**Available data:**
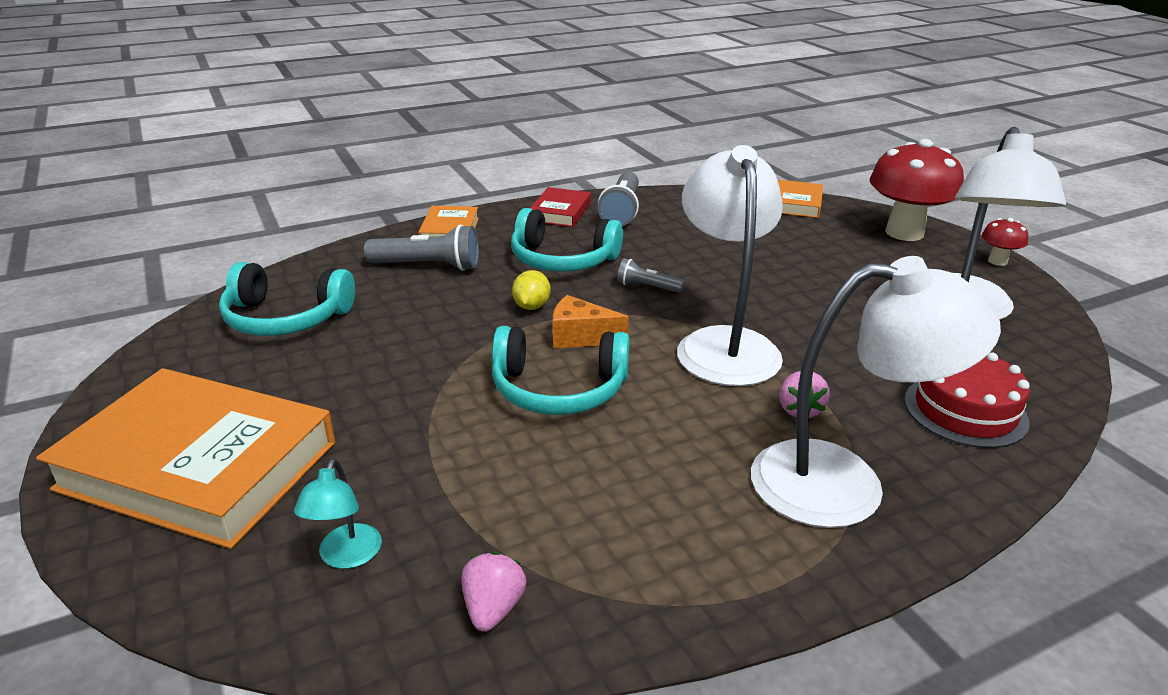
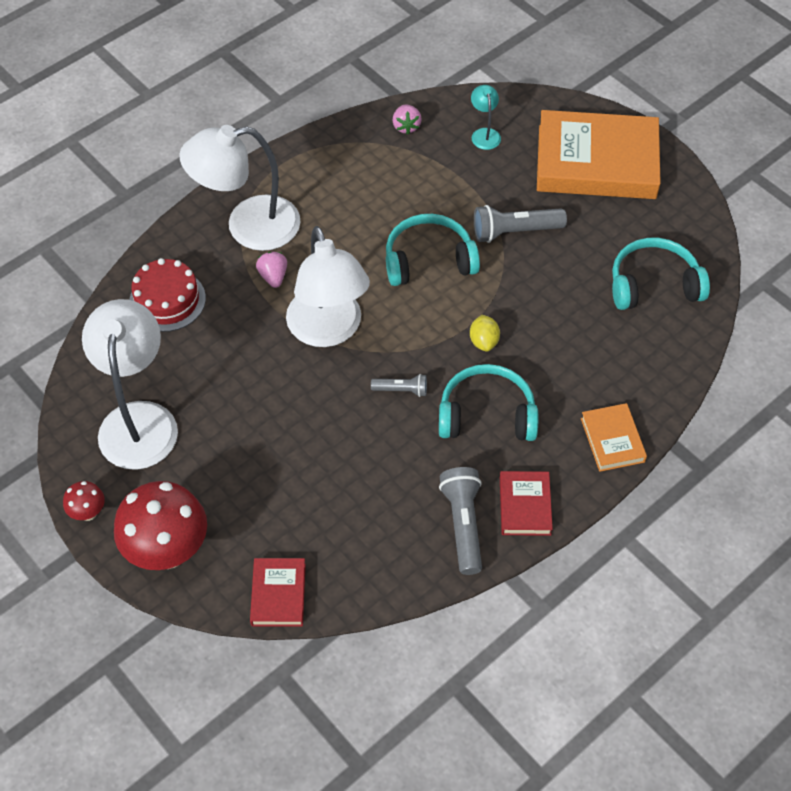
camera: 165 degrees right, 25 degrees up
(428, 266) = (595, 376): grey flashlight -> grey flashlight (515, 231)
(580, 337) = (433, 314): orange cheese -> none
(797, 203) = (278, 594): orange book -> red book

**Goal of the exercise:** Copy the listing exactly but drop its images.

**Completed exercise:**
camera: 165 degrees right, 25 degrees up
(428, 266) = (595, 376): grey flashlight -> grey flashlight (515, 231)
(580, 337) = (433, 314): orange cheese -> none
(797, 203) = (278, 594): orange book -> red book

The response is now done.